**Data for this exercise**
※ ※ ※

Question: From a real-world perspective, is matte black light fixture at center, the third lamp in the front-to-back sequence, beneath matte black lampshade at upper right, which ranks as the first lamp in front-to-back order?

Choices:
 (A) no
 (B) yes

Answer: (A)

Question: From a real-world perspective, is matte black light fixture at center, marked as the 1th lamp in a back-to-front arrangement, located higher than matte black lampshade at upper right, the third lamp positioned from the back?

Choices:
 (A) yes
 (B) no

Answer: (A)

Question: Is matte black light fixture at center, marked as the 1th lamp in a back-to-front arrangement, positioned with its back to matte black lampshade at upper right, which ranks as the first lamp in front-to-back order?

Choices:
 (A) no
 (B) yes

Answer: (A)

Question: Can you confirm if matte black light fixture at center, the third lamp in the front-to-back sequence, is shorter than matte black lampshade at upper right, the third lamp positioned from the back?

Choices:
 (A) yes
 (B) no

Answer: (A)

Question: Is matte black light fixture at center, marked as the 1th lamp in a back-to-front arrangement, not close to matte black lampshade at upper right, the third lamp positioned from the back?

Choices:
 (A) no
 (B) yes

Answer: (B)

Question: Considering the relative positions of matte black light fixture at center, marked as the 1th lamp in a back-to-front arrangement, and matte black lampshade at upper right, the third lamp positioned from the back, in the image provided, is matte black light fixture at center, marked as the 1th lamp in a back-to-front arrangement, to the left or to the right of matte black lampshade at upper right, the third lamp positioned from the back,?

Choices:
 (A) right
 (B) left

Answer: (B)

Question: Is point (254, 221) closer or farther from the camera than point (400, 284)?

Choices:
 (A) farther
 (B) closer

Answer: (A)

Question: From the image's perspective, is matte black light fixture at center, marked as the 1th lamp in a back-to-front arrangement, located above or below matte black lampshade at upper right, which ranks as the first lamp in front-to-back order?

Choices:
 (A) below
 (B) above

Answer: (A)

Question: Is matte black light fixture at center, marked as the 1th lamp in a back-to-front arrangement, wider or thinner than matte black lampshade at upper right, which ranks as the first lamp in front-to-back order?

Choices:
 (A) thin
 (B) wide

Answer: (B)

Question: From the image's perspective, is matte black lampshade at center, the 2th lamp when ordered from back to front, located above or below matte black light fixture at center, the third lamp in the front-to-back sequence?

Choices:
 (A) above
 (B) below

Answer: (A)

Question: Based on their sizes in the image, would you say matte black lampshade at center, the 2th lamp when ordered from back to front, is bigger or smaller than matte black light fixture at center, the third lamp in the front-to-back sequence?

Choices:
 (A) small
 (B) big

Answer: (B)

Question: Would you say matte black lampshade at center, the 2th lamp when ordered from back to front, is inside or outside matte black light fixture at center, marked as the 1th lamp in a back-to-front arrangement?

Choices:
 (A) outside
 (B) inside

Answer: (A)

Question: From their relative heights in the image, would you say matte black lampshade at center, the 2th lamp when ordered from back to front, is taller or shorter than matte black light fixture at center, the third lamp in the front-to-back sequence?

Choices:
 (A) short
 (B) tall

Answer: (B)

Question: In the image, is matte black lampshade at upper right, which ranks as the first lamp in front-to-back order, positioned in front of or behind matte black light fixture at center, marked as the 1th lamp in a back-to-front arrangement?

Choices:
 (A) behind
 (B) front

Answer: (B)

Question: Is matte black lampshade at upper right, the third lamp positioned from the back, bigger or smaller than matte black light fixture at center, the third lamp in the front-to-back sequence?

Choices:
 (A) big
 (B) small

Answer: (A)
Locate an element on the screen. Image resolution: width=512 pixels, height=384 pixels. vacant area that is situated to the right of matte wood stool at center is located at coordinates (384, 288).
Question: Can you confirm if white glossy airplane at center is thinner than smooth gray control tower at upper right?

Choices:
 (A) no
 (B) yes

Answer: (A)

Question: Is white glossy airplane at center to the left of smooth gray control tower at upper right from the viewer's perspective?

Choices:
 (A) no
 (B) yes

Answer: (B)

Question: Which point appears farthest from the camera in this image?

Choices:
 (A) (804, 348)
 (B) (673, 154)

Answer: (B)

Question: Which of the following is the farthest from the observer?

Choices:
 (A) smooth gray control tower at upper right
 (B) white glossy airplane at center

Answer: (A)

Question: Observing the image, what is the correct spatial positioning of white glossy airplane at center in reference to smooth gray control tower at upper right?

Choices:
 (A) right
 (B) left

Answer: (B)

※ ※ ※

**Aim of the task**
Locate each line in the items above that contains the word "when", and copy those lines.

**Exercise output**
Question: From the image's perspective, is matte black lampshade at center, the 2th lamp when ordered from back to front, located above or below matte black light fixture at center, the third lamp in the front-to-back sequence?
Question: Based on their sizes in the image, would you say matte black lampshade at center, the 2th lamp when ordered from back to front, is bigger or smaller than matte black light fixture at center, the third lamp in the front-to-back sequence?
Question: Would you say matte black lampshade at center, the 2th lamp when ordered from back to front, is inside or outside matte black light fixture at center, marked as the 1th lamp in a back-to-front arrangement?
Question: From their relative heights in the image, would you say matte black lampshade at center, the 2th lamp when ordered from back to front, is taller or shorter than matte black light fixture at center, the third lamp in the front-to-back sequence?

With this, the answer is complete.